(TASK STATEMENT)
Images in the data are to be skipped, while every line is restated exactly as written.
____ MATERIAL PROVIDED
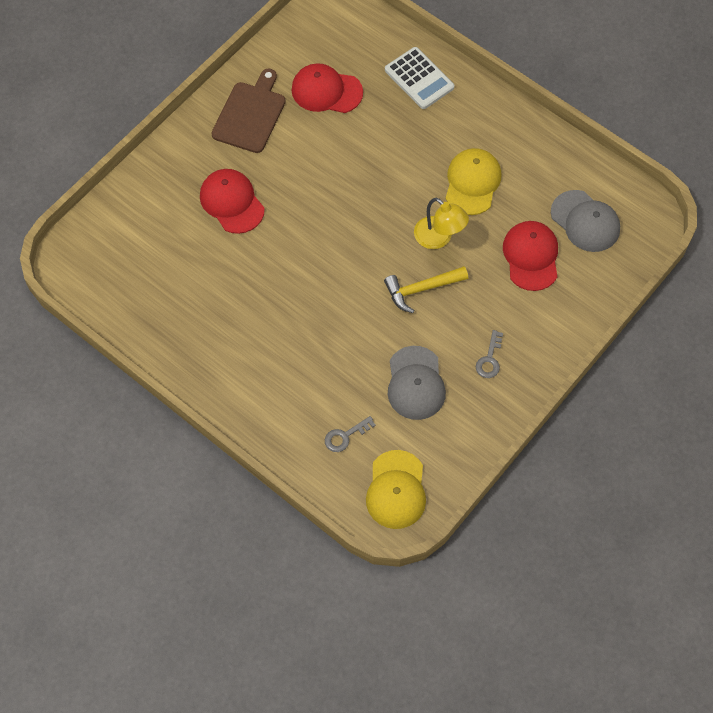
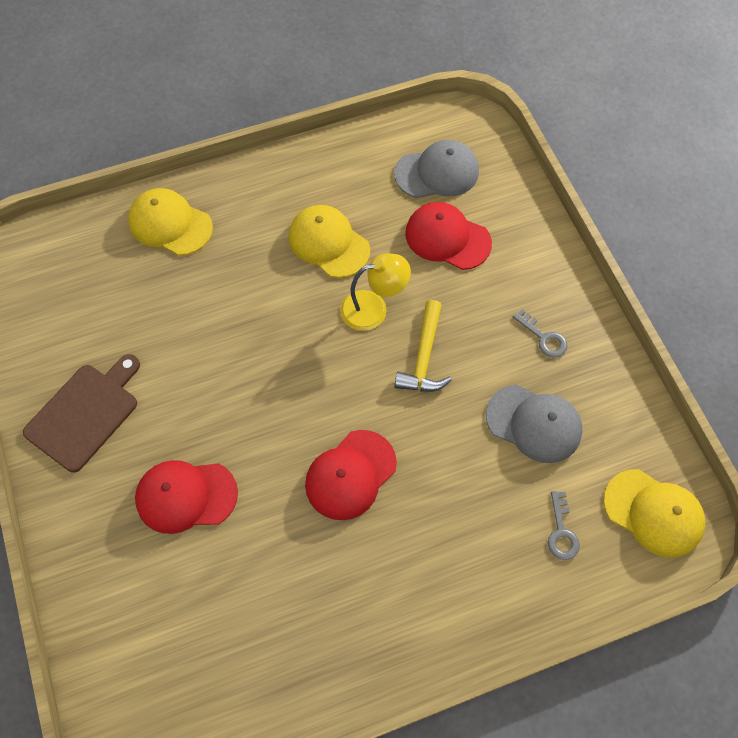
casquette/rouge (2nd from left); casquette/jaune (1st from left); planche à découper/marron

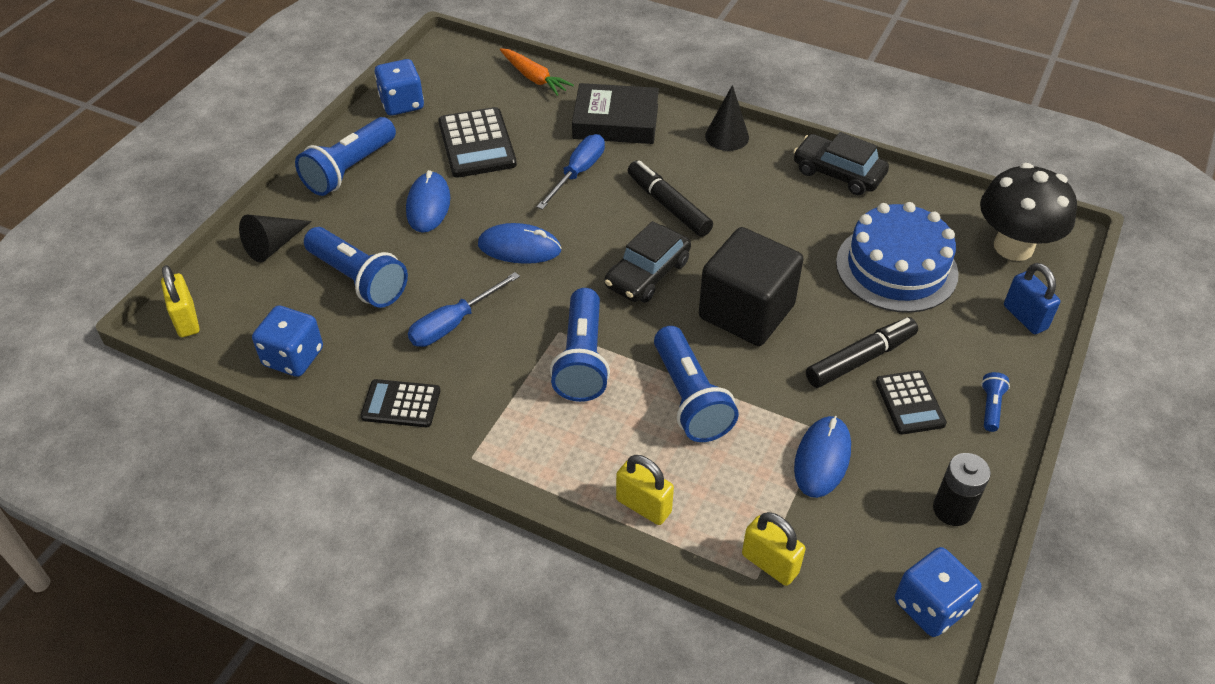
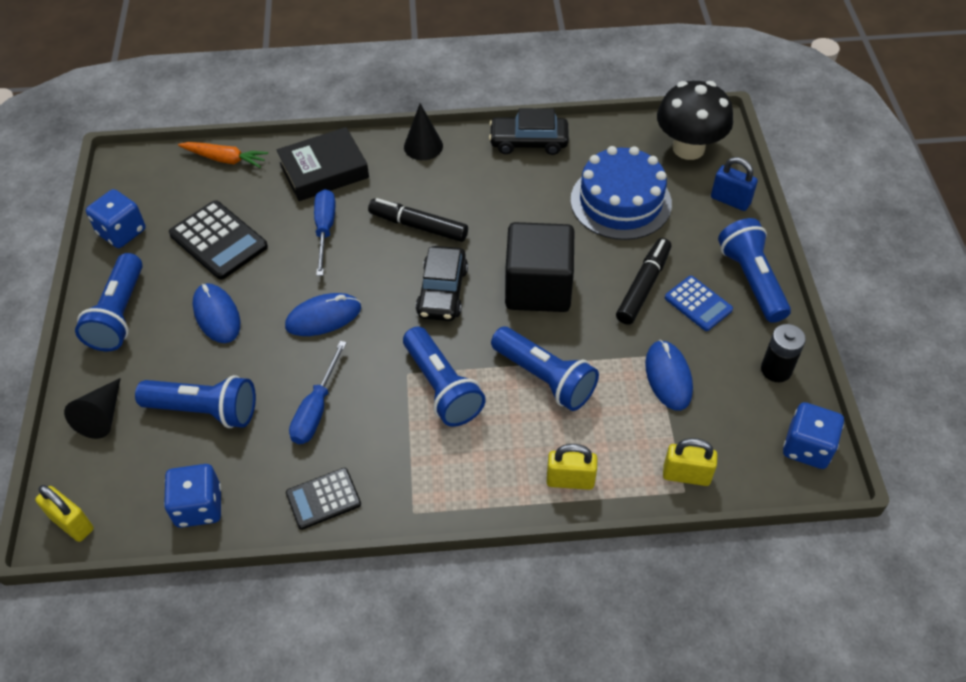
calculatrice/bleu; lampe de poche/bleu (5th from left)

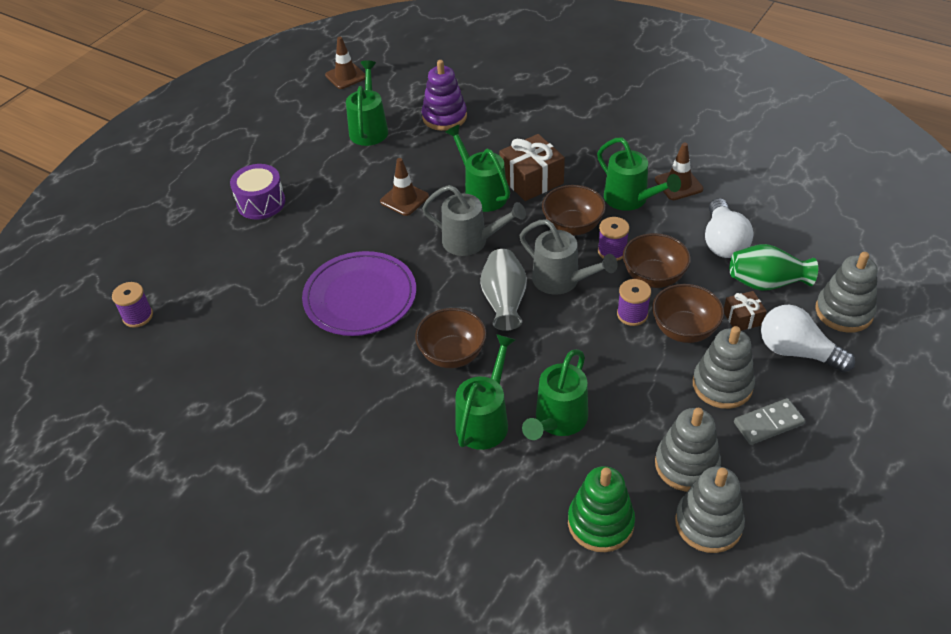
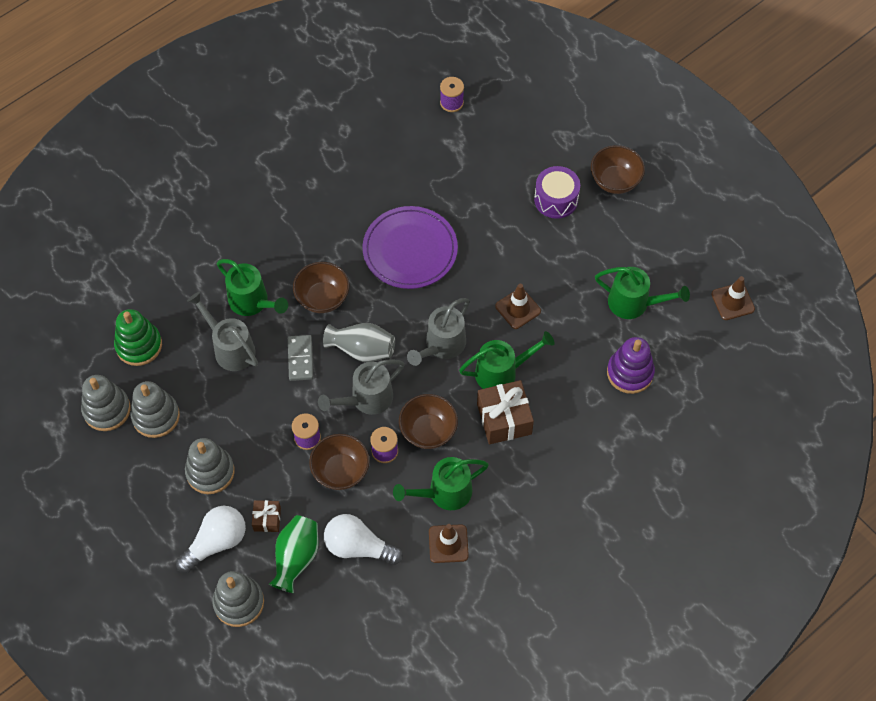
bol/marron (4th from left); domino/gris; arrosoir/gris (1st from left)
________
(TASK RESULT)
casquette/rouge (2nd from left); casquette/jaune (1st from left); planche à découper/marron

calculatrice/bleu; lampe de poche/bleu (5th from left)

bol/marron (4th from left); domino/gris; arrosoir/gris (1st from left)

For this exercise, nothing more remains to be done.